• [PROMPT]
Could you copy exactly the line that contains "C6: 100nF (0V, VEE) -> none" and every line after it to the end of the records, and nothing more?

DATA EXCERPTS Start Marker

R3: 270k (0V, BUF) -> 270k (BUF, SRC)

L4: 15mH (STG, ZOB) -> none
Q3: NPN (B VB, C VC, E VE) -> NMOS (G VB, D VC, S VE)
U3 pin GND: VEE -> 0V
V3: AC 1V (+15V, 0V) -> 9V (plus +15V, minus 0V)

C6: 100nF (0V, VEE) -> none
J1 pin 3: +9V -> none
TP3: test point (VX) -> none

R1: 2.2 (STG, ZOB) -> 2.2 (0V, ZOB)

DATA EXCERPTS End Marker

• [TASK RESULT]
C6: 100nF (0V, VEE) -> none
J1 pin 3: +9V -> none
TP3: test point (VX) -> none

R1: 2.2 (STG, ZOB) -> 2.2 (0V, ZOB)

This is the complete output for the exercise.